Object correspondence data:

*** Block opens ***

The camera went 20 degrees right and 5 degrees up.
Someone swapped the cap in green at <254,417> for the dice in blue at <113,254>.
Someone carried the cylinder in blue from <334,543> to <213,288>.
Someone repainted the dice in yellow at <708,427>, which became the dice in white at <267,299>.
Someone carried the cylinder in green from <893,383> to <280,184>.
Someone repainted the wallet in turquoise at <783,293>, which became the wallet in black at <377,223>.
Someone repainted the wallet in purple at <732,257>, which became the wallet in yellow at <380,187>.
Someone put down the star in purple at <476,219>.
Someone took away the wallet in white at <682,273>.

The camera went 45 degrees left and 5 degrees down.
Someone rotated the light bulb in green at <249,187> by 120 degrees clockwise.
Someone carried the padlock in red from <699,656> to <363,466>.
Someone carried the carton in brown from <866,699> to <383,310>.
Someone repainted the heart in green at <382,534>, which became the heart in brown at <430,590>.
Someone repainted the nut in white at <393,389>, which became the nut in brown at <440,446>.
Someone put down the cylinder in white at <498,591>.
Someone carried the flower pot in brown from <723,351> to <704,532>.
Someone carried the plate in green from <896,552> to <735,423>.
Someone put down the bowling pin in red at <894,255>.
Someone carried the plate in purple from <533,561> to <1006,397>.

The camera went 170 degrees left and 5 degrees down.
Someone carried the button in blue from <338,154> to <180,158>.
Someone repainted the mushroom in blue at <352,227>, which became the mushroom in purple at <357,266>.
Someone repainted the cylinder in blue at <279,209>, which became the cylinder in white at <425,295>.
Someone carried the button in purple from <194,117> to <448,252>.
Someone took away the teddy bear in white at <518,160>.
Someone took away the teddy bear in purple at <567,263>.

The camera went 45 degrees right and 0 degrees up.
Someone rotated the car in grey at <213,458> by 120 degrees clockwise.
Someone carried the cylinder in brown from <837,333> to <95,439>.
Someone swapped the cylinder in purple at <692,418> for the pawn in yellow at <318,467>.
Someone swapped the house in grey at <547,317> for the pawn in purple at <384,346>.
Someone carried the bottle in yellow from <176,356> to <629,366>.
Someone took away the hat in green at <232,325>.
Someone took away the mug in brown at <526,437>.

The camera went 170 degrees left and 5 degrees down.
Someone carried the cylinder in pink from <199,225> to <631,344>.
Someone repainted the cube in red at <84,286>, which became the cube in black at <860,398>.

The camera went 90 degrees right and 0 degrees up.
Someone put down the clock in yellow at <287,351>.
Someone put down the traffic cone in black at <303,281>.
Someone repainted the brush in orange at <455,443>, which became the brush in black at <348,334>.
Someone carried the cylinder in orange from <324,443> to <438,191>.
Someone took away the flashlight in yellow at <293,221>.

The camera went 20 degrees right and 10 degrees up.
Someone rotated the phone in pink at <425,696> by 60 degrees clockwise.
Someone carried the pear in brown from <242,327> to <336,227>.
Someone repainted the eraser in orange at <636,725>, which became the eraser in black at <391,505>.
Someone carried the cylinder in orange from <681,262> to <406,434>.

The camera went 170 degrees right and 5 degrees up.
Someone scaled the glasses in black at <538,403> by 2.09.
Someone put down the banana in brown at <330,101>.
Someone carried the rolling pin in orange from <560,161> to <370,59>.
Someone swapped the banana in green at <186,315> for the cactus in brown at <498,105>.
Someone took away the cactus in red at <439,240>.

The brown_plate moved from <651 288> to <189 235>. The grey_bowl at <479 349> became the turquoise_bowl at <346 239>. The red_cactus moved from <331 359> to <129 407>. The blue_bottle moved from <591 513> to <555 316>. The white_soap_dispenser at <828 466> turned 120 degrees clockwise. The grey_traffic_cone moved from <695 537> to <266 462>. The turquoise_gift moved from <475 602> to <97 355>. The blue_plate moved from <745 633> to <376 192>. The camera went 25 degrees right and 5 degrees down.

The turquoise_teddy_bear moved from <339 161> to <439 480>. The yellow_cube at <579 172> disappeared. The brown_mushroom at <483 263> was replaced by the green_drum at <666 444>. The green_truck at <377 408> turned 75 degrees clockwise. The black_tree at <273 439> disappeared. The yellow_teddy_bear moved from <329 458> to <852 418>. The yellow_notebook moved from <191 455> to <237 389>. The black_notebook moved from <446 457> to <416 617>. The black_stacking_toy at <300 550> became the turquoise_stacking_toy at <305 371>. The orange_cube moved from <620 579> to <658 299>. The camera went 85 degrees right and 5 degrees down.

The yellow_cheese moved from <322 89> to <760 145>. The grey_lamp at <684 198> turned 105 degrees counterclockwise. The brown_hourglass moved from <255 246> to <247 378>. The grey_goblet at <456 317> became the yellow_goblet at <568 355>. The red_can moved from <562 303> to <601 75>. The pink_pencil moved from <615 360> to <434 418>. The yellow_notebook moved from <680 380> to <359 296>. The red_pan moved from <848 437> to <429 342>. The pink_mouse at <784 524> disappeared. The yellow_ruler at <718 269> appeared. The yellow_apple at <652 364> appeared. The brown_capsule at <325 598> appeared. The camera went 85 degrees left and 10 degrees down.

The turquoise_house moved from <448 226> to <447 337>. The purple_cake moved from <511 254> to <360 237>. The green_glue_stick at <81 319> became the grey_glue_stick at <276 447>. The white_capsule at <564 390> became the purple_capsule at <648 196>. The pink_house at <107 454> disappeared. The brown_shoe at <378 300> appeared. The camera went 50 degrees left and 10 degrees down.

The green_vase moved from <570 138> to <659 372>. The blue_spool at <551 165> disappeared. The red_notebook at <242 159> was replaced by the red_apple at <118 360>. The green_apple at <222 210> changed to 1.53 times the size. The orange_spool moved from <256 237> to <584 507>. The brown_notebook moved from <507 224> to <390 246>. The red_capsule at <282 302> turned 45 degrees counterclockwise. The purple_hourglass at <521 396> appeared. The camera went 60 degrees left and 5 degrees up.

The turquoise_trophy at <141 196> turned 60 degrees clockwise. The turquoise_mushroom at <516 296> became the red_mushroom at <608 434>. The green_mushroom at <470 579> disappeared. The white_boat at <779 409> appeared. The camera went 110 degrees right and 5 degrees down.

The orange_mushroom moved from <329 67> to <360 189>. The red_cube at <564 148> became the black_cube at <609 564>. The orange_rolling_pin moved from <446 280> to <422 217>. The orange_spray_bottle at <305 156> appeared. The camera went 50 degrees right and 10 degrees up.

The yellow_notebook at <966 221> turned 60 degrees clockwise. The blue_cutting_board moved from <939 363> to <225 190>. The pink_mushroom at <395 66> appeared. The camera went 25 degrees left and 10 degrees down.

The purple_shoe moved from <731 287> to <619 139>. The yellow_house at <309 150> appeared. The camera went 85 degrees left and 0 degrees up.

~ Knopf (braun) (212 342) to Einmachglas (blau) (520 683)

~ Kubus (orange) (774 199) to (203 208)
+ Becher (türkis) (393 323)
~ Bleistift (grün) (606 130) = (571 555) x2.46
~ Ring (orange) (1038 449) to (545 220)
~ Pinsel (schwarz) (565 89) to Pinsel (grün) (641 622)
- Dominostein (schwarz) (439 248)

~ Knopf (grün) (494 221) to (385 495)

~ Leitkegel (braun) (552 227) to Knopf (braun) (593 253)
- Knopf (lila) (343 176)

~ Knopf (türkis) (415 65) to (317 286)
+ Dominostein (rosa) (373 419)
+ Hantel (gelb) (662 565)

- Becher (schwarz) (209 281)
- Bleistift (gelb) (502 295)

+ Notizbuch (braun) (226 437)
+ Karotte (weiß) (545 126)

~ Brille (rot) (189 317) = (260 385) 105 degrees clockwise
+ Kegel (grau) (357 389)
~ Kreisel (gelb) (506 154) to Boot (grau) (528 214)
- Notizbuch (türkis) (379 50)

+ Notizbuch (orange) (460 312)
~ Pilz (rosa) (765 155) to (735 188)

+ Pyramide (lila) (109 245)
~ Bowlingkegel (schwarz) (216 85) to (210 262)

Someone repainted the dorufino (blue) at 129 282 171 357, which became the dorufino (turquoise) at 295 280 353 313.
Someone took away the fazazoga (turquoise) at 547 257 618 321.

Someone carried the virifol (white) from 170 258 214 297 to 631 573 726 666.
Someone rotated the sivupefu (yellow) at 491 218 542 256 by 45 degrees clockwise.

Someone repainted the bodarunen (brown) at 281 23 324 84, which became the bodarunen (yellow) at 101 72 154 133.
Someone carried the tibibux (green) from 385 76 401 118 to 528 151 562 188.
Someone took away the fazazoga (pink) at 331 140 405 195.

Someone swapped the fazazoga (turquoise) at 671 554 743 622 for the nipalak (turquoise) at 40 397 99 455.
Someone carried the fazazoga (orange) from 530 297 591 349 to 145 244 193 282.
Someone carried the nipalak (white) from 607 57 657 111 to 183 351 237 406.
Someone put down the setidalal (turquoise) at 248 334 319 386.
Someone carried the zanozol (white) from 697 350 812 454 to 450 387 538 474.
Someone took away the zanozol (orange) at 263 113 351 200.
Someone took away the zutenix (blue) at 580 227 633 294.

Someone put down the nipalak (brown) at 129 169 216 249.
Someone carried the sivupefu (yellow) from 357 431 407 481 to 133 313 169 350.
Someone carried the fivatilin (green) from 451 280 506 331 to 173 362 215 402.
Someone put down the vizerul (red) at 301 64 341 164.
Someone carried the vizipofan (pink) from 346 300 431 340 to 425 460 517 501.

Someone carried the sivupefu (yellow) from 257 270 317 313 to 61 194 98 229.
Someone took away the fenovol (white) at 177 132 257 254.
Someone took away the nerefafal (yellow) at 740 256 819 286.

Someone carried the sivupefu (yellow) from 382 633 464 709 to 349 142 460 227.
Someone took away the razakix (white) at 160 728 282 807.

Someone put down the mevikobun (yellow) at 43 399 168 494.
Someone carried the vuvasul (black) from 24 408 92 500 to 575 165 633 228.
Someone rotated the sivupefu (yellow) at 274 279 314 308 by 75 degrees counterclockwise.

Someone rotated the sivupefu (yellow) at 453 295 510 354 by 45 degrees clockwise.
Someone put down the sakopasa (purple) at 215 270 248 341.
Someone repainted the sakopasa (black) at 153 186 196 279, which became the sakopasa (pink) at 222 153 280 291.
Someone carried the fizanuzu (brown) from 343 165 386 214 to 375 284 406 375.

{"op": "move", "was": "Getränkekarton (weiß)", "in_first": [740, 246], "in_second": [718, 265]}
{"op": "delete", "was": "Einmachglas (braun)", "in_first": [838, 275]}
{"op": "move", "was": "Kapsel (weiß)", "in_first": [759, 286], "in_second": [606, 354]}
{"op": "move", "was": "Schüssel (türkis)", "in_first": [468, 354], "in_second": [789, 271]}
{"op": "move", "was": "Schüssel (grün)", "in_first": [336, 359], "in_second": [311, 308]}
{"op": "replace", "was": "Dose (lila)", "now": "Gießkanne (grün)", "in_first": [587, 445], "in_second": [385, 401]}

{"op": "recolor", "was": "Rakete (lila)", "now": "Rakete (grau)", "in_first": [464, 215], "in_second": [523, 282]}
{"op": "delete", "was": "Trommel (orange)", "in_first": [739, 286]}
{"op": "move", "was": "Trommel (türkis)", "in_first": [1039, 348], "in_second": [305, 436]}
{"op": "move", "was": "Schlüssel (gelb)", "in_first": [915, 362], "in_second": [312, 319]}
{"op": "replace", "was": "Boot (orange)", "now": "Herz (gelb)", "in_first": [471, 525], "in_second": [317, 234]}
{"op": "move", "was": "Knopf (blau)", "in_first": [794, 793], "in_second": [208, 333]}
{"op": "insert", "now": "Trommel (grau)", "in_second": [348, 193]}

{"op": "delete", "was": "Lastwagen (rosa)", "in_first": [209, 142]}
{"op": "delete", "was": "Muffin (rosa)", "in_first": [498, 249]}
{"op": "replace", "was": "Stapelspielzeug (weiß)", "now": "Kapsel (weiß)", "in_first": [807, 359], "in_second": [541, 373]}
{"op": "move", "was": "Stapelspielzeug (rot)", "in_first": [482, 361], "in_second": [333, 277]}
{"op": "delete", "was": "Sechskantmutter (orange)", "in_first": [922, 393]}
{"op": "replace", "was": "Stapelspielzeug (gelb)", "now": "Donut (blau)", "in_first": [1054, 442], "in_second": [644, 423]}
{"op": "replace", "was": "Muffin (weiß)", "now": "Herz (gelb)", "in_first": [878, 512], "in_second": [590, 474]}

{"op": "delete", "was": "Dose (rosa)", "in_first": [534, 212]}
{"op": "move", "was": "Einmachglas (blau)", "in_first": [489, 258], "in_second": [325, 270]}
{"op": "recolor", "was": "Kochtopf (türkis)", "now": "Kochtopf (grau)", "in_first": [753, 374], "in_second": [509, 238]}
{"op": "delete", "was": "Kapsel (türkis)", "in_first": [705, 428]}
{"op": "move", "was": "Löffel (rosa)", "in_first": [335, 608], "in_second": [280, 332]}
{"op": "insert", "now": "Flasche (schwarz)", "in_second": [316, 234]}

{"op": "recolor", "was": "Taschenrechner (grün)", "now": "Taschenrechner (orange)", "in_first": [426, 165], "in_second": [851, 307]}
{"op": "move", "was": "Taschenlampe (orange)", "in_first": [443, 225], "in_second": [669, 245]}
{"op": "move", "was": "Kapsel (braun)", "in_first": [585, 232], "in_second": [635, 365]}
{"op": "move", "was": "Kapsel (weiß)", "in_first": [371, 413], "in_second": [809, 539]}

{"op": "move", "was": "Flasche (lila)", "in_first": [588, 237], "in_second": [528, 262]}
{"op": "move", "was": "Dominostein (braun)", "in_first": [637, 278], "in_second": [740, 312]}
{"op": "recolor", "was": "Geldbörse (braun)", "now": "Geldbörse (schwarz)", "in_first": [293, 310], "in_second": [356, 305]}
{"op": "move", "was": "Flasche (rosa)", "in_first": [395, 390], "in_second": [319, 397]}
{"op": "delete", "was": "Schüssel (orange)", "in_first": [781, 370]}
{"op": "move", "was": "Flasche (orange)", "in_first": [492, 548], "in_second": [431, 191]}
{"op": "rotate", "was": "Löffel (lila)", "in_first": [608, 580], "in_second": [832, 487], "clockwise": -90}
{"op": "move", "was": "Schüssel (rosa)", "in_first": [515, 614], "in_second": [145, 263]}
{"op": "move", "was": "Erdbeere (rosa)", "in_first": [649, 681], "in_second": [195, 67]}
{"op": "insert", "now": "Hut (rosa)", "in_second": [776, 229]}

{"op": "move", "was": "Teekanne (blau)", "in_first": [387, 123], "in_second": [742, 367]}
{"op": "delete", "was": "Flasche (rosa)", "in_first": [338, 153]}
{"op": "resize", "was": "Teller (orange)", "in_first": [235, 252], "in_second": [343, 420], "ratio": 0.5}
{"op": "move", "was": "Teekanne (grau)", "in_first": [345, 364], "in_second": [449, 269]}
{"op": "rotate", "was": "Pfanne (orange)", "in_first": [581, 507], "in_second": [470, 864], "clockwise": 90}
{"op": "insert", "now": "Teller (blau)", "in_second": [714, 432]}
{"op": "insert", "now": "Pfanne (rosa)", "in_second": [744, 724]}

*** Block closes ***

• WHAT IS REQUIRED: Copy the records above exactly, beginning at the line that contains "Someone repainted the dice" and stopping after the line that contains "Someone carried the cylinder in green".

• ANSWER TO THIS EXERCISE:
Someone repainted the dice in yellow at <708,427>, which became the dice in white at <267,299>.
Someone carried the cylinder in green from <893,383> to <280,184>.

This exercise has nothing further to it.